*PROBLEM TO SOLVE:* Write out the entries exactly. None of the pictures should appear in the copy.

#### EXERCISE MATERIAL ####

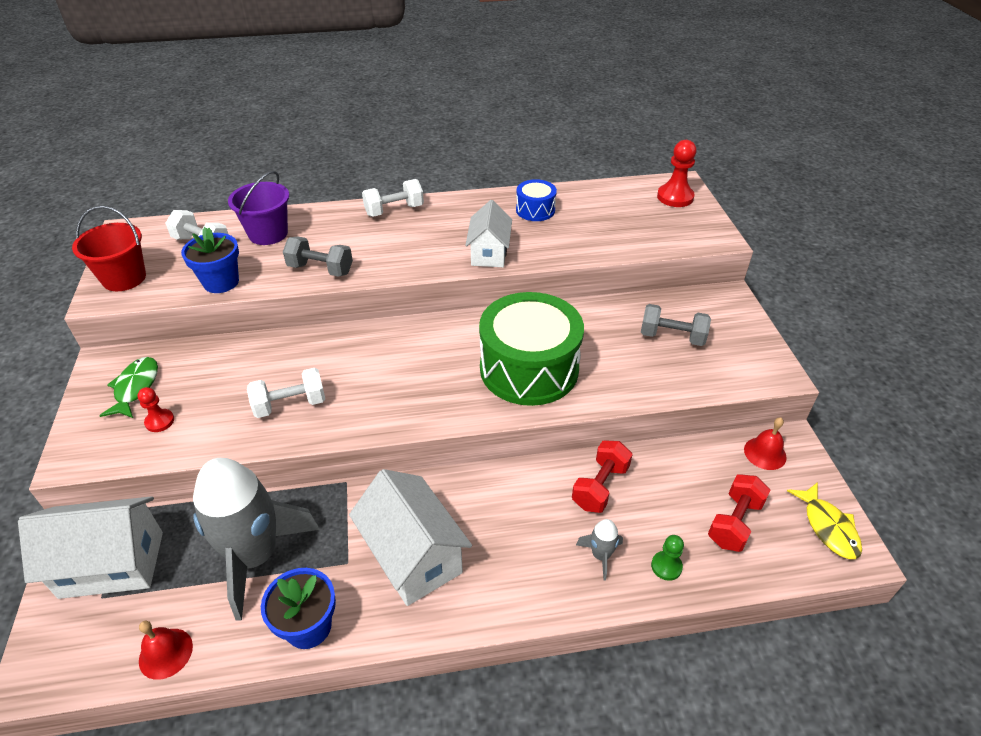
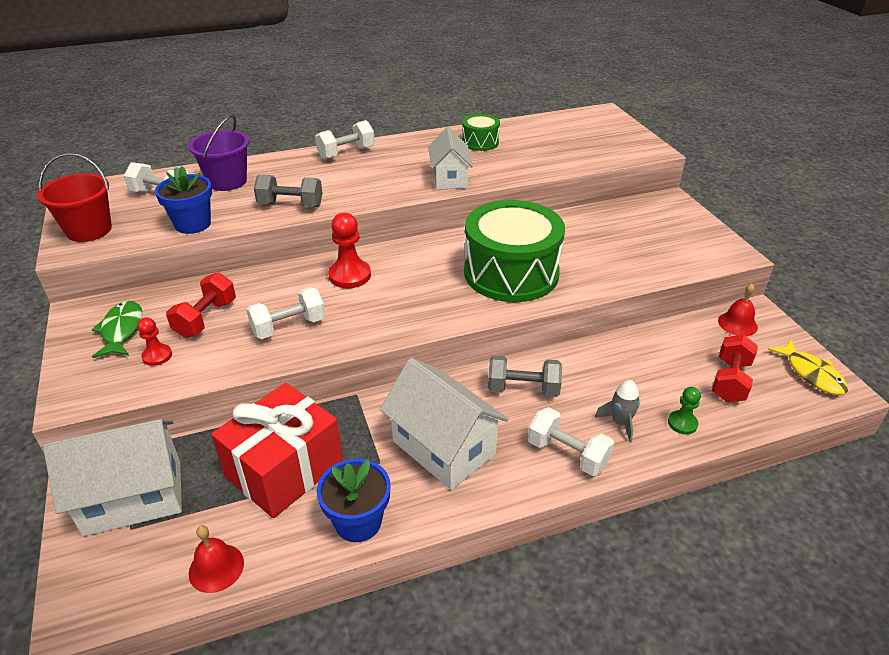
camera: 10 degrees left, 5 degrees down
grey rocket [193,458,320,620] -> red gift [211,383,343,518]
blue drum [516,179,557,221] -> green drum [462,114,500,151]
red dumbbell [572,441,633,513] -> red dumbbell moved to [166,272,236,338]
grey dumbbell [641,304,711,346] -> grey dumbbell moved to [488,356,562,397]
red pawn [657,140,697,207] -> red pawn moved to [328,212,371,288]
none -> white dumbbell [528,407,614,476]

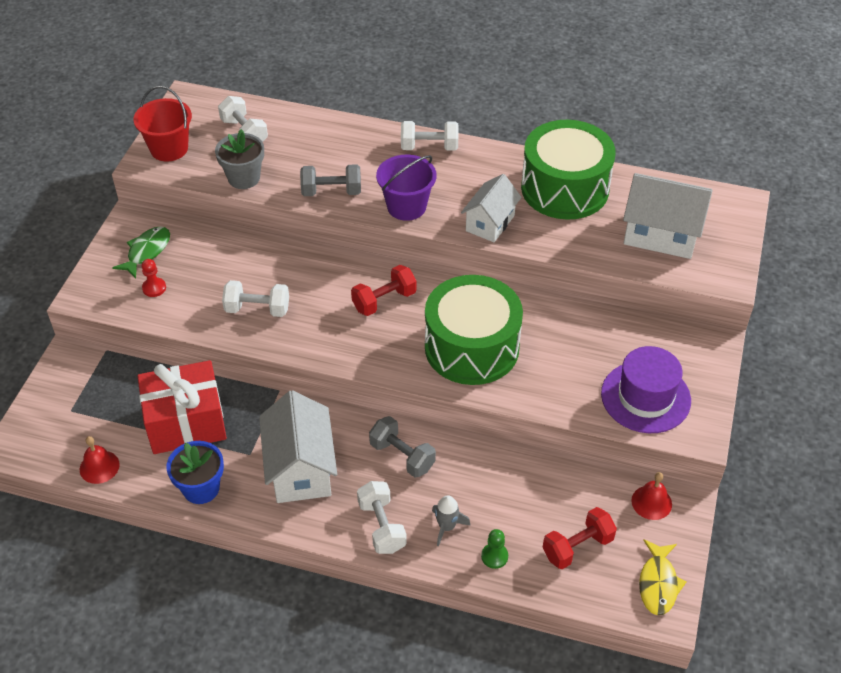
camera: 35 degrees right, 10 degrees up
white house [43,419,182,536] -> white house moved to [623,173,713,259]
blue flower pot [155,166,212,234] -> grey flower pot [215,129,264,189]
red dumbbell [166,272,236,338] -> red dumbbell moved to [351,265,416,316]
purple bucket [188,115,249,191] -> purple bucket moved to [376,155,437,221]
grey dumbbell [254,174,322,207] -> grey dumbbell turned 45 degrees counterclockwise [300,164,361,196]
red pawn [328,212,371,288] -> none
green drum [462,114,500,151] -> green drum [521,120,616,220], size x2.12
none -> purple hat [601,346,691,433]

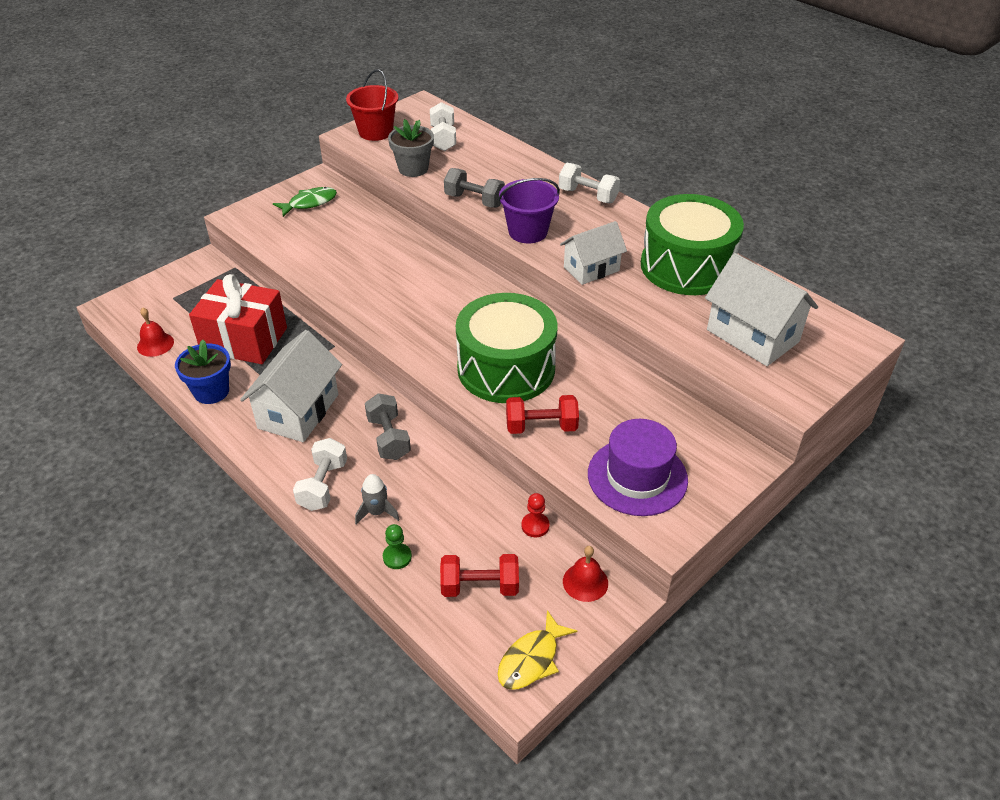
camera: 30 degrees right, 5 degrees down
red pawn [141,259,166,297] -> red pawn moved to [522,493,549,537]
white dumbbell [222,280,289,317] -> none
red dumbbell [351,265,416,316] -> red dumbbell moved to [506,395,579,434]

####

*RESULT OF THIS TASK:*
camera: 10 degrees left, 5 degrees down
grey rocket [193,458,320,620] -> red gift [211,383,343,518]
blue drum [516,179,557,221] -> green drum [462,114,500,151]
red dumbbell [572,441,633,513] -> red dumbbell moved to [166,272,236,338]
grey dumbbell [641,304,711,346] -> grey dumbbell moved to [488,356,562,397]
red pawn [657,140,697,207] -> red pawn moved to [328,212,371,288]
none -> white dumbbell [528,407,614,476]

camera: 35 degrees right, 10 degrees up
white house [43,419,182,536] -> white house moved to [623,173,713,259]
blue flower pot [155,166,212,234] -> grey flower pot [215,129,264,189]
red dumbbell [166,272,236,338] -> red dumbbell moved to [351,265,416,316]
purple bucket [188,115,249,191] -> purple bucket moved to [376,155,437,221]
grey dumbbell [254,174,322,207] -> grey dumbbell turned 45 degrees counterclockwise [300,164,361,196]
red pawn [328,212,371,288] -> none
green drum [462,114,500,151] -> green drum [521,120,616,220], size x2.12
none -> purple hat [601,346,691,433]

camera: 30 degrees right, 5 degrees down
red pawn [141,259,166,297] -> red pawn moved to [522,493,549,537]
white dumbbell [222,280,289,317] -> none
red dumbbell [351,265,416,316] -> red dumbbell moved to [506,395,579,434]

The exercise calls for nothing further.